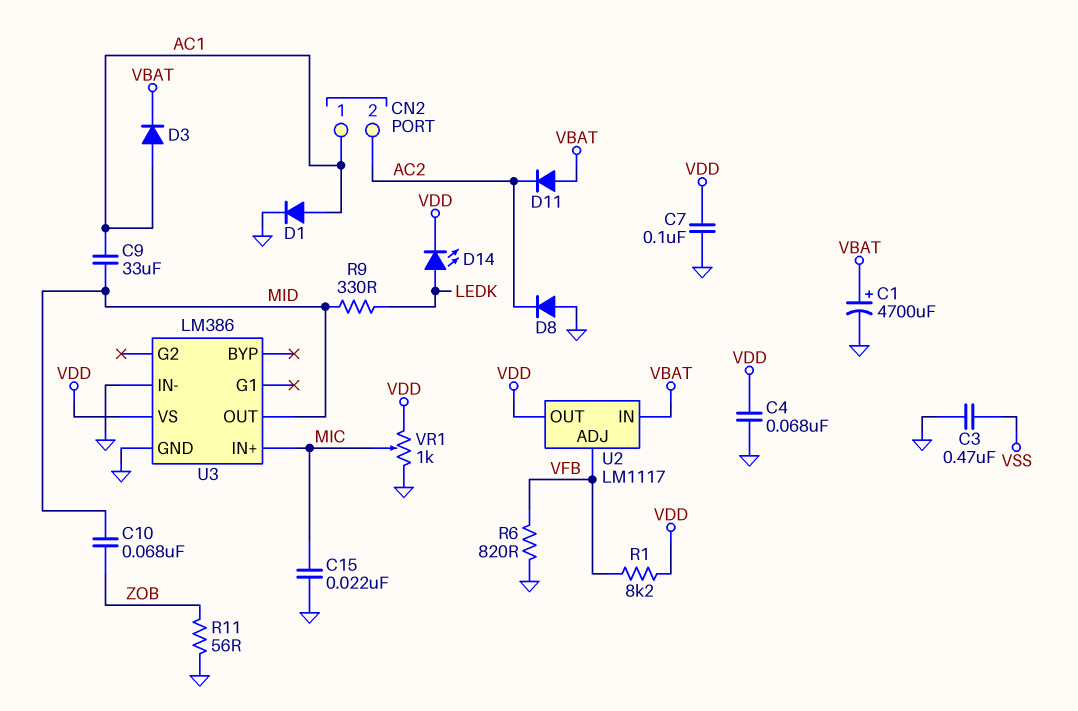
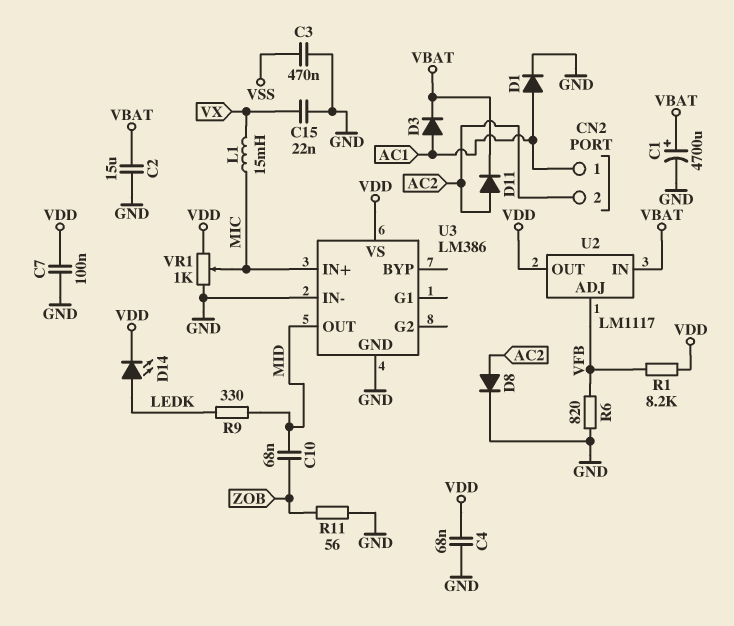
C2: none -> 15uF (GND, VBAT)
C9: 33uF (AC1, MID) -> none
C15: 22nF (GND, MIC) -> 22nF (GND, VX)
D8: diode (A GND, K AC2) -> diode (A AC2, K GND)
D11: diode (A VBAT, K AC2) -> diode (A AC2, K VBAT)
L1: none -> 15mH (MIC, VX)

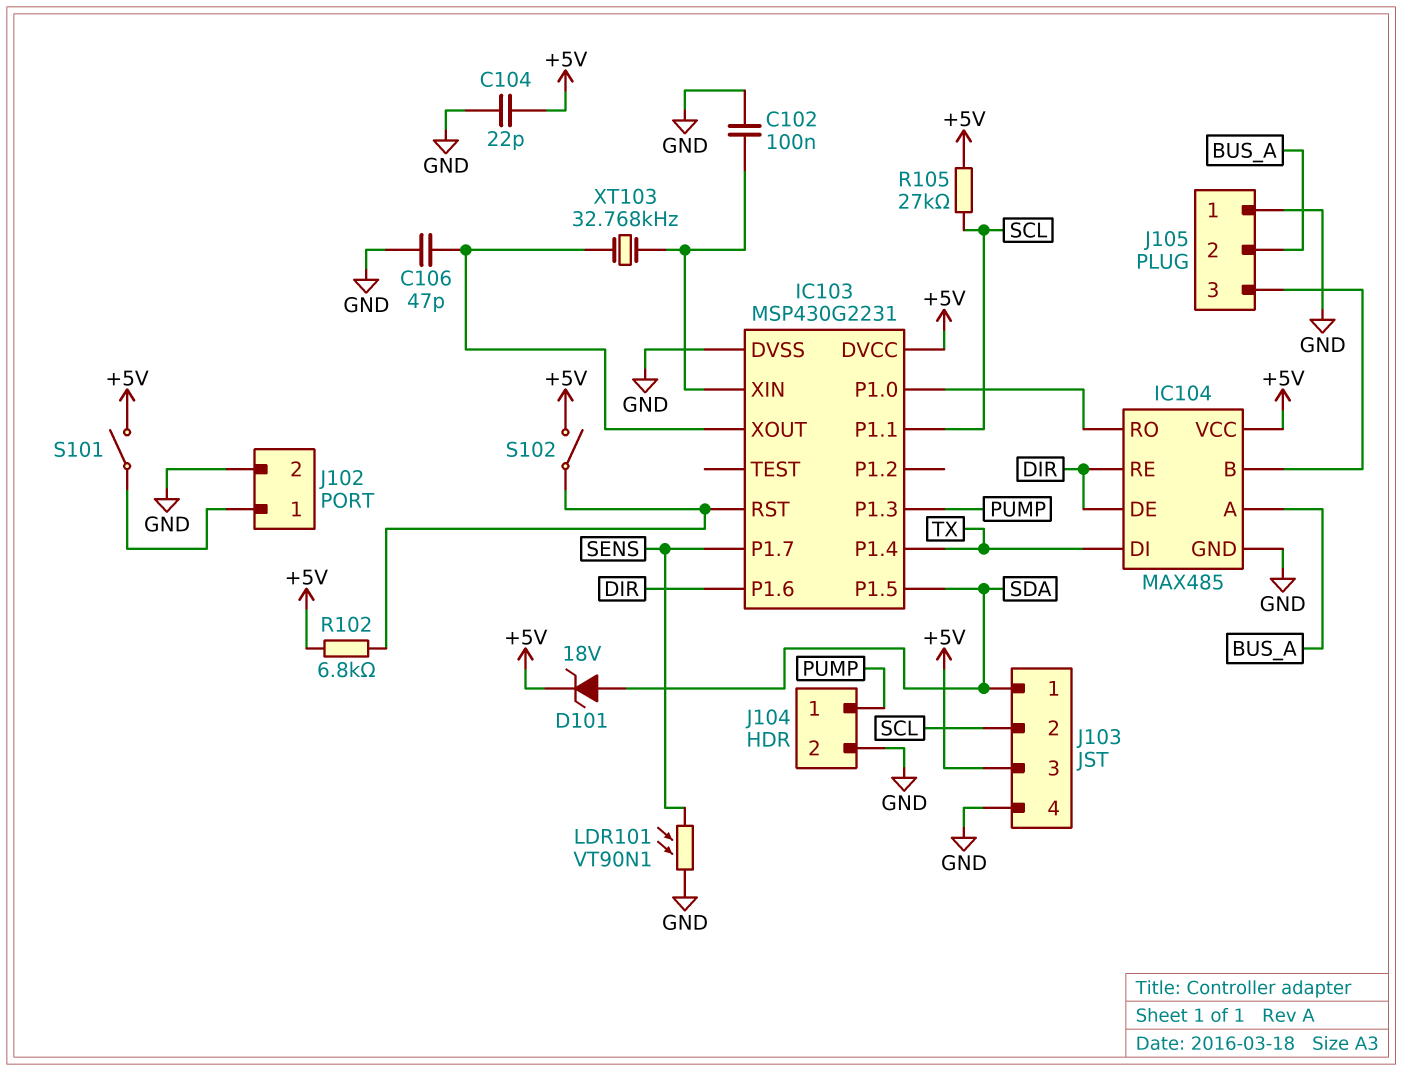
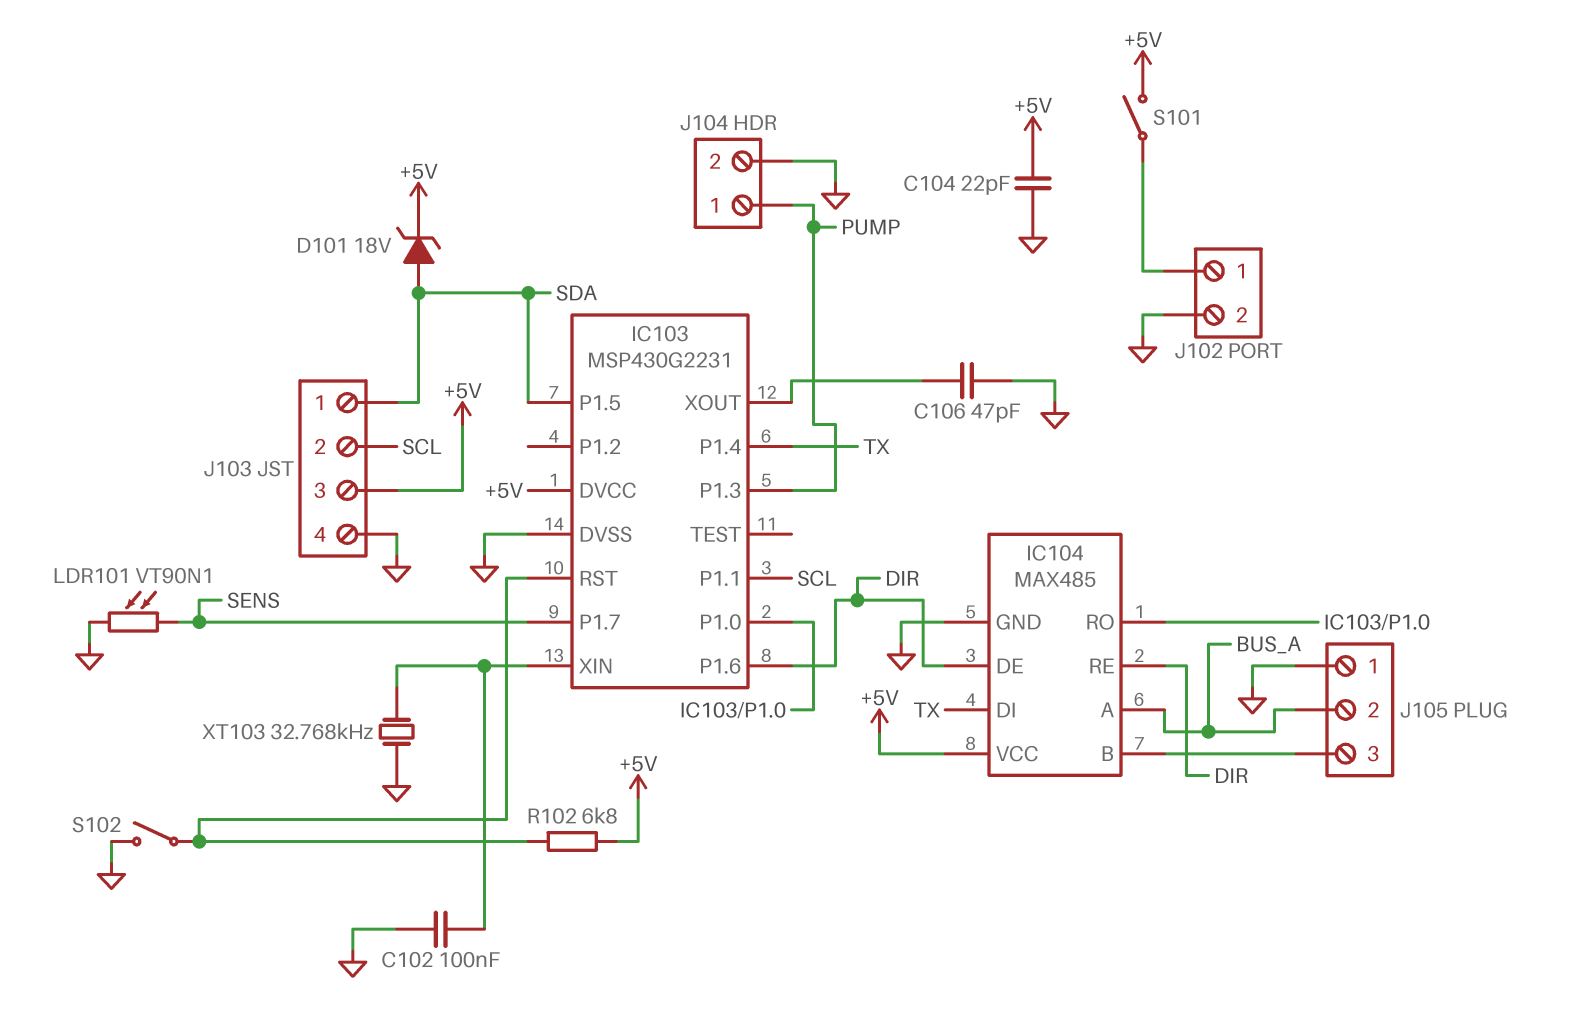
R105: 27k (+5V, SCL) -> none
S102: switch (+5V, IC103/RST) -> switch (GND, IC103/RST)
XT103: 32.768kHz (IC103/XIN, IC103/XOUT) -> 32.768kHz (GND, IC103/XIN)

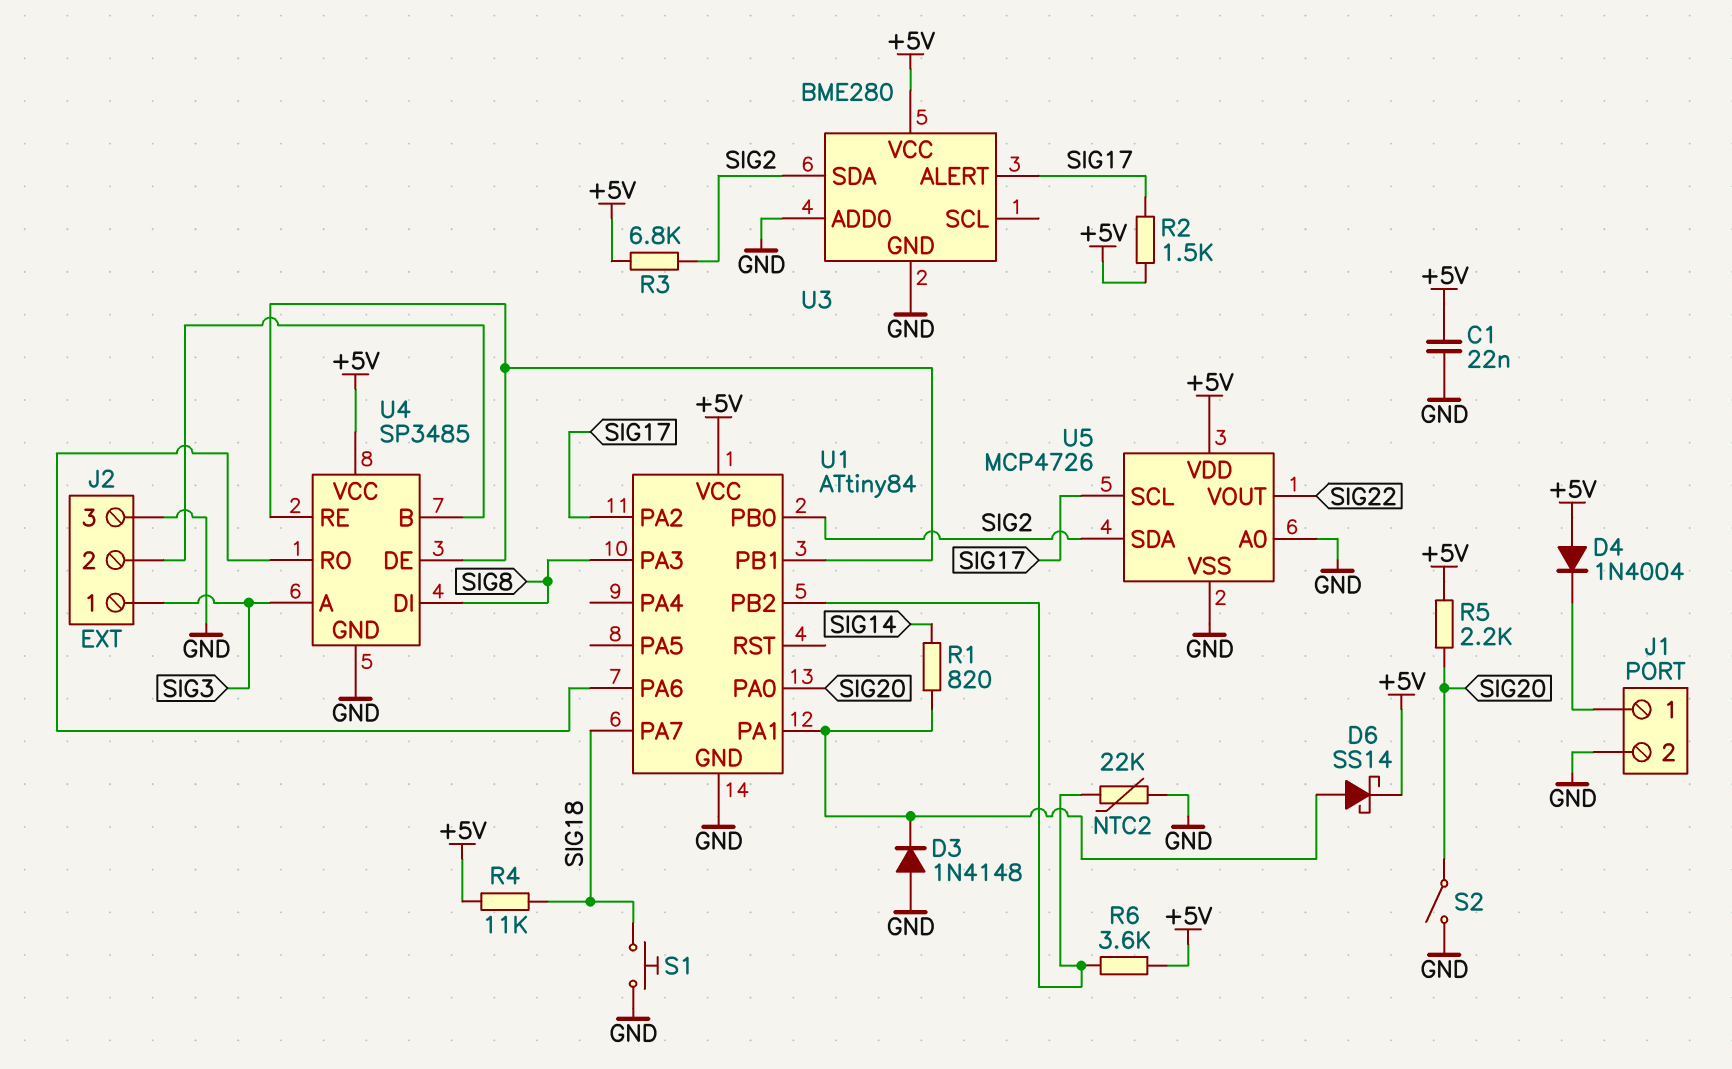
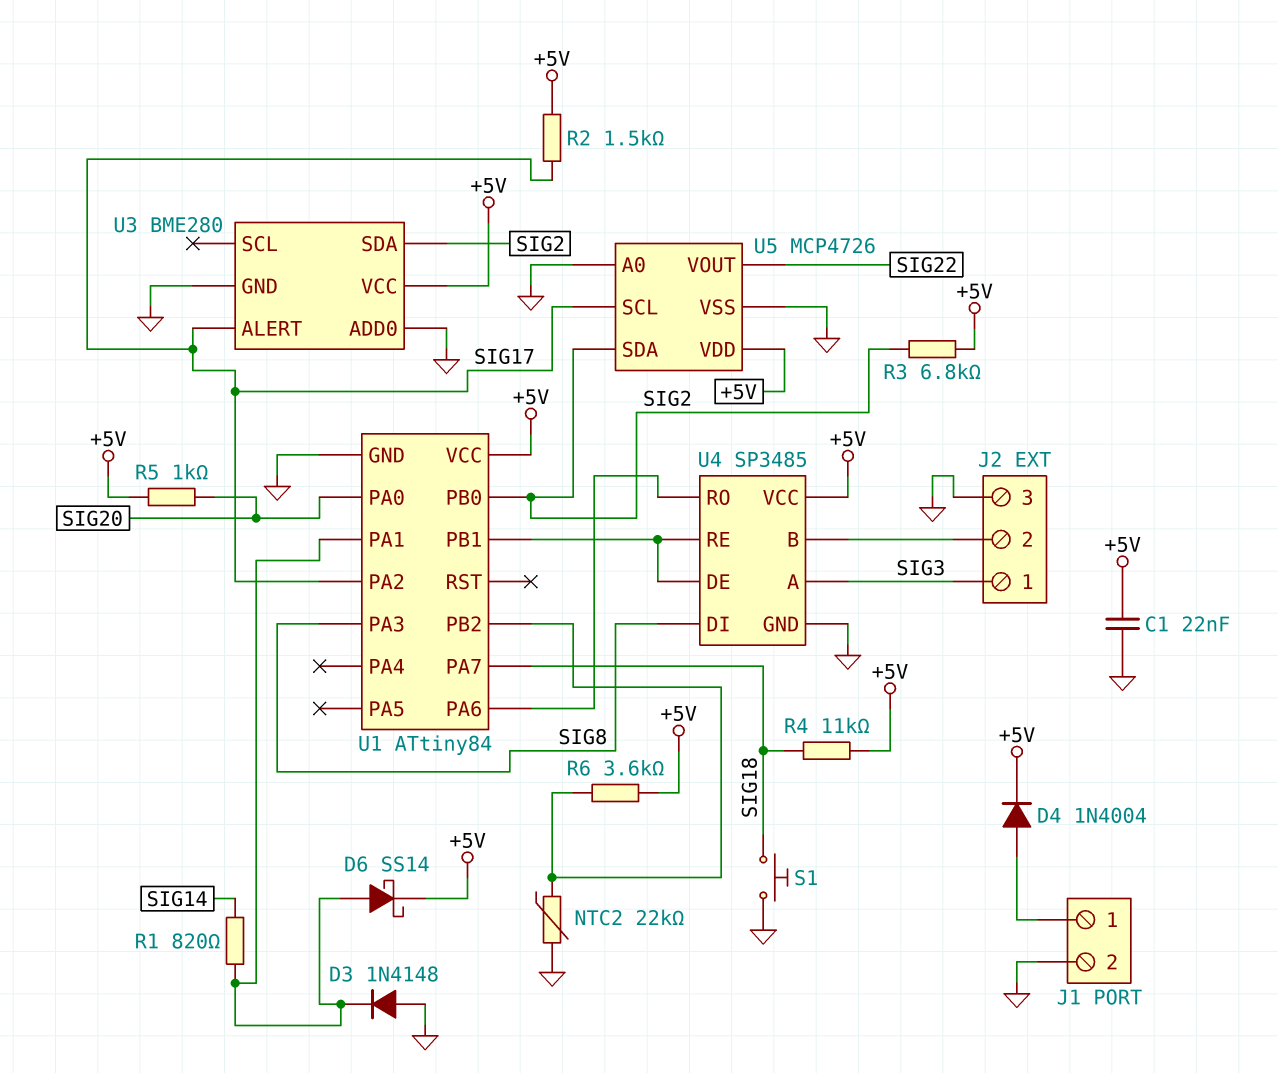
D4: diode 1N4004 (A +5V, K J1/1) -> diode 1N4004 (A J1/1, K +5V)
R5: 2.2k (+5V, SIG20) -> 1k (+5V, SIG20)
S2: switch (GND, SIG20) -> none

--*--

* What to do:
Go through the data above line by line, count those that contain the string "VBAT", and reply with the count only.

* Answer space:
2